State how many lines of the data below contain the string "major". Reply with the number alone.

--- Data for this exercise ---

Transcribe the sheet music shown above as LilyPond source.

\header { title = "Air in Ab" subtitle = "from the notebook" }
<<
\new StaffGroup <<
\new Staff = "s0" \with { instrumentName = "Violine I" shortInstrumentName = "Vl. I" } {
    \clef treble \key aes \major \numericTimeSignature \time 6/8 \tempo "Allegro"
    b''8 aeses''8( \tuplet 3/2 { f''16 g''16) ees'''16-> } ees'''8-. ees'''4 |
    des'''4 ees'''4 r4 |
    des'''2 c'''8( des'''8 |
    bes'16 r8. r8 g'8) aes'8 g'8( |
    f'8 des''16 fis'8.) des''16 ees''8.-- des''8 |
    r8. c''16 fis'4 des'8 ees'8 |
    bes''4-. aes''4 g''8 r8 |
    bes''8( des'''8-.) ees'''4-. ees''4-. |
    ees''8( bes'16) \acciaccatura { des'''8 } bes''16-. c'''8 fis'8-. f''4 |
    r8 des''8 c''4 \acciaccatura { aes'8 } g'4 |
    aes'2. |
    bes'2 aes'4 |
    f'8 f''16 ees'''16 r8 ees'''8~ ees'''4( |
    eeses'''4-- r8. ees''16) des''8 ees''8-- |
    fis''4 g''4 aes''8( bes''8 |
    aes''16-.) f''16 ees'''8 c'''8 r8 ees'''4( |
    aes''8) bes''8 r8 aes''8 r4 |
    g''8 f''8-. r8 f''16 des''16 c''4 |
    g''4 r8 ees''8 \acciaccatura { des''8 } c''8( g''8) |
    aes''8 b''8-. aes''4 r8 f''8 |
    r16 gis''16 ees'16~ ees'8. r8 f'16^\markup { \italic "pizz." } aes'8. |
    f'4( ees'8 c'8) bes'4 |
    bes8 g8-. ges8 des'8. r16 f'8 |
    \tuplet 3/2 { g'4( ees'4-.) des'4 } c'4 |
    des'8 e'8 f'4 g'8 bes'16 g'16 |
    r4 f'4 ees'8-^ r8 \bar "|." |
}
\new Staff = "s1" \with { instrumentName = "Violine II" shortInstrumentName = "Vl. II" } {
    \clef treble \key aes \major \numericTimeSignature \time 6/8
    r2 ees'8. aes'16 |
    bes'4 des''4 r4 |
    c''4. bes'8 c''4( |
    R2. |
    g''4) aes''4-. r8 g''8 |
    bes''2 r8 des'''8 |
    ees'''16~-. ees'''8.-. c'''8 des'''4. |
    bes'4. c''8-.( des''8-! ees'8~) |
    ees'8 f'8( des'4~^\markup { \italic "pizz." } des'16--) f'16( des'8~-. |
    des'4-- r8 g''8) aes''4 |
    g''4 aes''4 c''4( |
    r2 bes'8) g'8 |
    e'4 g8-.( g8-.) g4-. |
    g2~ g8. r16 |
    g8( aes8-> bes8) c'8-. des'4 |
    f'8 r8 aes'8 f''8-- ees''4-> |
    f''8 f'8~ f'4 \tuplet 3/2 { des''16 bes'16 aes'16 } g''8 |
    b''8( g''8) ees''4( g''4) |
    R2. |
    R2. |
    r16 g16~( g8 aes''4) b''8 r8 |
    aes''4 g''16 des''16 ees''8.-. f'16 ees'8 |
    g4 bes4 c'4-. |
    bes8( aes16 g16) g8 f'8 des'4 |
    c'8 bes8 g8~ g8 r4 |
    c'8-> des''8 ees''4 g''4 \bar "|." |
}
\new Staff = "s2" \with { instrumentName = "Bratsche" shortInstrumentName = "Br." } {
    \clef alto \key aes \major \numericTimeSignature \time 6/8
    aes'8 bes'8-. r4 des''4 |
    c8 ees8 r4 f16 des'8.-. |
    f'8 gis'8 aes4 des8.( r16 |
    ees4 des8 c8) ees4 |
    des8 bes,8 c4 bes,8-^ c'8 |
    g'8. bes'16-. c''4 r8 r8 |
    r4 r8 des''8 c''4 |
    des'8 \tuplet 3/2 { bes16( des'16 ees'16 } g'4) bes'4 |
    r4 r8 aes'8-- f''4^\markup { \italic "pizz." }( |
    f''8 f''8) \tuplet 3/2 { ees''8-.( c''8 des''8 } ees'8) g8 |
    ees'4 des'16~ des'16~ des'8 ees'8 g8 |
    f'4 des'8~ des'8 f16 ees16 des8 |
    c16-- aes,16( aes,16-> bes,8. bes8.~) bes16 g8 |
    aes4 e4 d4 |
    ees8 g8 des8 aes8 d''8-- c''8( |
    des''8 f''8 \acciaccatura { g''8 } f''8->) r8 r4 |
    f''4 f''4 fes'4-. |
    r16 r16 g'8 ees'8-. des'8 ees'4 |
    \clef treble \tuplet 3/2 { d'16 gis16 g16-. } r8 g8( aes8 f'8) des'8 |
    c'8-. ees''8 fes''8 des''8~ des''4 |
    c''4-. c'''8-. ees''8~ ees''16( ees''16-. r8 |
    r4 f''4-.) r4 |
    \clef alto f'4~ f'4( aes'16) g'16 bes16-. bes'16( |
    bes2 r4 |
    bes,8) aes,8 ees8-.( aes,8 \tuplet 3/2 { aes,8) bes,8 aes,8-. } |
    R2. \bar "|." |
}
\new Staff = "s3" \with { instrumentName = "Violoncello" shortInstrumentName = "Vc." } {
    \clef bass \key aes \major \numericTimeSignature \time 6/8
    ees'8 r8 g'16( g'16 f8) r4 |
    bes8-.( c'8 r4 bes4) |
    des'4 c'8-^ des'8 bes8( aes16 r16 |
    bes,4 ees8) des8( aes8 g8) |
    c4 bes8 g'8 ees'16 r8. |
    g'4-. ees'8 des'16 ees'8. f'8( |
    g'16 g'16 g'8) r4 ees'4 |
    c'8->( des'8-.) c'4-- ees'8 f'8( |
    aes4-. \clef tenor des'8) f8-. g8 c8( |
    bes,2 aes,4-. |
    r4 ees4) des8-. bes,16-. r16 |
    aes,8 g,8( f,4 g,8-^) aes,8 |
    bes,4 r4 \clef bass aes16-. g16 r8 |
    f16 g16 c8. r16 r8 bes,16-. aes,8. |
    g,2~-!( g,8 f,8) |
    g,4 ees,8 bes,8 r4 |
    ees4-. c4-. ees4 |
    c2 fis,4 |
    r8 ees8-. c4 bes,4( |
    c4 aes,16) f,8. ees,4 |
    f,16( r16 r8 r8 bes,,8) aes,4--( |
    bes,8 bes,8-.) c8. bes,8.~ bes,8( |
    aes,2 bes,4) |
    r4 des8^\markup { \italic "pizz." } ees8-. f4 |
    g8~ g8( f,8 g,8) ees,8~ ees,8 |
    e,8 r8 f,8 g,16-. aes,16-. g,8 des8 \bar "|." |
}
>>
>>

---

— Answer to this problem —
4